» Listed records:
● ● ●
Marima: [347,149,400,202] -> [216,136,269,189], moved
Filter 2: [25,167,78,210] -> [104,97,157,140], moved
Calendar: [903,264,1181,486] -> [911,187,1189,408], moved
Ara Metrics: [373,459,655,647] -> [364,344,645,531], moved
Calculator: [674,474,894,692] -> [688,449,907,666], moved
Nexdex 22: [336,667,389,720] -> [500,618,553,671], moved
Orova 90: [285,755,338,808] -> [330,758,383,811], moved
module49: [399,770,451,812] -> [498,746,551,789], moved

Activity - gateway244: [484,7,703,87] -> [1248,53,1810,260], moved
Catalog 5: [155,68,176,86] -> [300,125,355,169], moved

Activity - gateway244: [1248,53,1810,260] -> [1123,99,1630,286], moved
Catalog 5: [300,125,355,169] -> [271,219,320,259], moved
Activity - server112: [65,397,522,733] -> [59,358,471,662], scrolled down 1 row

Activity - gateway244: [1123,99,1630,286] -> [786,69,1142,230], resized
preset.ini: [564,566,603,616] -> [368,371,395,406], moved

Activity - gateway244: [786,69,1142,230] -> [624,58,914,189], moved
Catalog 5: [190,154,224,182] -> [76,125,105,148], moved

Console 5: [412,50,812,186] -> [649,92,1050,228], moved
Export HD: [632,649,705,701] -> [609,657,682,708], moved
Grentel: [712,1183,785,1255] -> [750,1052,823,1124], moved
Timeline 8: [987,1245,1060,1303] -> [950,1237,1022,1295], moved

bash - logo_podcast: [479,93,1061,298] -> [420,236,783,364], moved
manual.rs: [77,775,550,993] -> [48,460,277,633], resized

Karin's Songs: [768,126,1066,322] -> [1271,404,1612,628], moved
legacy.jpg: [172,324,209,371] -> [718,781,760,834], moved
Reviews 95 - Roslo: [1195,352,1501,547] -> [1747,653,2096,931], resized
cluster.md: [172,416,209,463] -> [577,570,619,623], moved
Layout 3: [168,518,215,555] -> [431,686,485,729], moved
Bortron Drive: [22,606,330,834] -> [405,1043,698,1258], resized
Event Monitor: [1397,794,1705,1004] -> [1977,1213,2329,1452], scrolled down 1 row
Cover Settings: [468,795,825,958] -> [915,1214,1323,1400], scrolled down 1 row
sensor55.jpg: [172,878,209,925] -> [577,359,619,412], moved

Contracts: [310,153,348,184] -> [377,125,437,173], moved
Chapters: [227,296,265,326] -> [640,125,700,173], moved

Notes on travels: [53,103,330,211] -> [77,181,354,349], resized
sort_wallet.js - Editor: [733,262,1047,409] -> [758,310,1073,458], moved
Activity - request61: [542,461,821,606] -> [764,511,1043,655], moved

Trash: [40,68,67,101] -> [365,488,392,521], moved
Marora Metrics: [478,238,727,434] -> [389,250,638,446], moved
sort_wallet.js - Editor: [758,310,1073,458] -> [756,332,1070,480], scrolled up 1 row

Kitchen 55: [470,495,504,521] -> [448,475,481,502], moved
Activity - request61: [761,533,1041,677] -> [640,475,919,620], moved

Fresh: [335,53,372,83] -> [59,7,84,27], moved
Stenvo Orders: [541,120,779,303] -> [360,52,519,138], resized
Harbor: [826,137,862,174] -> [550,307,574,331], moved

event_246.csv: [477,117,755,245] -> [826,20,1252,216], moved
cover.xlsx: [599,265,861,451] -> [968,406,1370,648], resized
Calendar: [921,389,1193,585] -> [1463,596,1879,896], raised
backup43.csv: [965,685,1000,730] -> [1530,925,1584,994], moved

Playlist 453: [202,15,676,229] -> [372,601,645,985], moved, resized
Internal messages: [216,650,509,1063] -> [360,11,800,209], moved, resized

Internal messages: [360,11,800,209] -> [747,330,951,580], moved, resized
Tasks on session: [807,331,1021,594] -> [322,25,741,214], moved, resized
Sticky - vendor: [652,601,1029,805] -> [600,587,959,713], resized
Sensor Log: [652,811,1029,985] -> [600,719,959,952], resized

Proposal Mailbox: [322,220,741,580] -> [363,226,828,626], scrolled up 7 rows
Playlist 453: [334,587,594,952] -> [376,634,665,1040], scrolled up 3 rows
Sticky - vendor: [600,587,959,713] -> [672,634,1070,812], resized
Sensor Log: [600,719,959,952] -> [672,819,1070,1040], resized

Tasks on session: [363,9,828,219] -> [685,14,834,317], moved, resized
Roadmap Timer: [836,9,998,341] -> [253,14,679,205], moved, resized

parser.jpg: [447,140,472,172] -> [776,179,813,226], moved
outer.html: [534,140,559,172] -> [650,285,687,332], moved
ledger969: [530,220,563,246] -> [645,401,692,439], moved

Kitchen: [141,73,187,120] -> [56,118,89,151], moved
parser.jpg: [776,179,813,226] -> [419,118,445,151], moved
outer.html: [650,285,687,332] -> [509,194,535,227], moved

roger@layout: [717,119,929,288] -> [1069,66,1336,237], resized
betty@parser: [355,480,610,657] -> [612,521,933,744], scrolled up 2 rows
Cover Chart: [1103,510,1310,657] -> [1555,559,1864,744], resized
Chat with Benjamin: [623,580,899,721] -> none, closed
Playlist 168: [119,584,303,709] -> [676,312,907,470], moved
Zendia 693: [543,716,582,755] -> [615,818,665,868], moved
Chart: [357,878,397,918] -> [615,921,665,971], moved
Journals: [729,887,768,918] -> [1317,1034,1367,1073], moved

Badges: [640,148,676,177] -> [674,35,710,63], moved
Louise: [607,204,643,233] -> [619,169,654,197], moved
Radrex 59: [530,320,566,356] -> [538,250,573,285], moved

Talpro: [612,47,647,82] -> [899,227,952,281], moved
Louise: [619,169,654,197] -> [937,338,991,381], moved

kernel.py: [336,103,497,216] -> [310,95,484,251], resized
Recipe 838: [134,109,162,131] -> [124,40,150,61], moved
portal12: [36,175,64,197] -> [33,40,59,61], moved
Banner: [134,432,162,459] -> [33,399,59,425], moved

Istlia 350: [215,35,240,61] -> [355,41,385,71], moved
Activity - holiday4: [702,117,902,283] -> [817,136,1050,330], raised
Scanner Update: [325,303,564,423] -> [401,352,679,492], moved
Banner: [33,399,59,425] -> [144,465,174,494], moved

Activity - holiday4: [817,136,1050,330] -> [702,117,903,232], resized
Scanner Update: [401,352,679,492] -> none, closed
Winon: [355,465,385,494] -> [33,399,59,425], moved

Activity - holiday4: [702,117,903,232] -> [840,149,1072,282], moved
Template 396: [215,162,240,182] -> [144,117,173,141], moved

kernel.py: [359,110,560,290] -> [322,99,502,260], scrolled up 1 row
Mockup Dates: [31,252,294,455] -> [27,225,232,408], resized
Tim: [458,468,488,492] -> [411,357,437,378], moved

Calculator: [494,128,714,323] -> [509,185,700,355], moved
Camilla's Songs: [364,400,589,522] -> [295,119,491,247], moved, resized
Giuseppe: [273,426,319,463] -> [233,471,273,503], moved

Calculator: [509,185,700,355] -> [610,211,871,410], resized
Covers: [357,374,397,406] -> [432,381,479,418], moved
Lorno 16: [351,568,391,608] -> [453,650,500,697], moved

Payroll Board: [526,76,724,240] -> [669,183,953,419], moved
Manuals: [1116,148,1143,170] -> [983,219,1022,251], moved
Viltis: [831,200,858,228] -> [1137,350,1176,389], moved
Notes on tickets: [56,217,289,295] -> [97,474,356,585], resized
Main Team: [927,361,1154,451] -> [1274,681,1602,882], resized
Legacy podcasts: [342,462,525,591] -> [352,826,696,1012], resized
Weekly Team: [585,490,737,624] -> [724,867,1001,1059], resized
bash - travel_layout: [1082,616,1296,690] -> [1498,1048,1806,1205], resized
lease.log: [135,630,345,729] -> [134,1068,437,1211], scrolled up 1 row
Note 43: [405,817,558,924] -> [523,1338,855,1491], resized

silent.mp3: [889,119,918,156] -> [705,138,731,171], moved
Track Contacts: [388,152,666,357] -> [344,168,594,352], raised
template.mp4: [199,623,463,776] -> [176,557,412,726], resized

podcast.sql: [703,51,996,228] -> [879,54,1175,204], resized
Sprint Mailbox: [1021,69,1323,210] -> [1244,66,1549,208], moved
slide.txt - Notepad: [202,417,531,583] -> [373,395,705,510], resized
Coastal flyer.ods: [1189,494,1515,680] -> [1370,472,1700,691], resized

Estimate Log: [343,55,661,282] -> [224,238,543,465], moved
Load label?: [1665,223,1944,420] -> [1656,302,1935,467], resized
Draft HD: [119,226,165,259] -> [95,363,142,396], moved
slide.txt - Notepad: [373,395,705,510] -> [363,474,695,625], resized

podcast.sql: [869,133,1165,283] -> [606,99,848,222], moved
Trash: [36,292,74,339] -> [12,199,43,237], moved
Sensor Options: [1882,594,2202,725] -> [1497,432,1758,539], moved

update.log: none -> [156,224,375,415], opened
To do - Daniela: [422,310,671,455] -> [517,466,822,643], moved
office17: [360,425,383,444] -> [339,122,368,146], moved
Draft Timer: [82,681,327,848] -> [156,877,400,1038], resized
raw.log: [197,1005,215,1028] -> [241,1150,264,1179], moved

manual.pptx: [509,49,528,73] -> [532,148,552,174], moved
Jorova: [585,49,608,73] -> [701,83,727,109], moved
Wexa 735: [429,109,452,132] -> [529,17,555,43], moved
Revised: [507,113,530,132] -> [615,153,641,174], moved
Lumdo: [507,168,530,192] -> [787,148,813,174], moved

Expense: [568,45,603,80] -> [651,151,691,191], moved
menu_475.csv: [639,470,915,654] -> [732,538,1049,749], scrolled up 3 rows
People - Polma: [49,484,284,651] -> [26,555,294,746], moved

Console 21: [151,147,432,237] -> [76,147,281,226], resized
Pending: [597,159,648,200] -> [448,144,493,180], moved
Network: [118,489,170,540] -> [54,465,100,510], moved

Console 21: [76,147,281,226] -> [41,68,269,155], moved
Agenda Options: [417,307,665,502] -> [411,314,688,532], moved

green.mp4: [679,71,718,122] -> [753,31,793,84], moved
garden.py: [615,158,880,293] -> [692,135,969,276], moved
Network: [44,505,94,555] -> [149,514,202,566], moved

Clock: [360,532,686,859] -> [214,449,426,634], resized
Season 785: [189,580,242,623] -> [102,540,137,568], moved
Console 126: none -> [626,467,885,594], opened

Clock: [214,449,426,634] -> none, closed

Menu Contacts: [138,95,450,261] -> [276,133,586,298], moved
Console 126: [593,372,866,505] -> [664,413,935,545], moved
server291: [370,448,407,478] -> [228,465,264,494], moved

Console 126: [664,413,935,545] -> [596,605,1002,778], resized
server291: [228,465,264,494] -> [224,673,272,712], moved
● ● ●
» The problem: I'd like the lines above from the one with "Journals: [729,887,768,918] ->" up to and including the one with "kernel.py: [336,103,497,216] ->" copied exactly, with no other lines.

» Response area:
Journals: [729,887,768,918] -> [1317,1034,1367,1073], moved

Badges: [640,148,676,177] -> [674,35,710,63], moved
Louise: [607,204,643,233] -> [619,169,654,197], moved
Radrex 59: [530,320,566,356] -> [538,250,573,285], moved

Talpro: [612,47,647,82] -> [899,227,952,281], moved
Louise: [619,169,654,197] -> [937,338,991,381], moved

kernel.py: [336,103,497,216] -> [310,95,484,251], resized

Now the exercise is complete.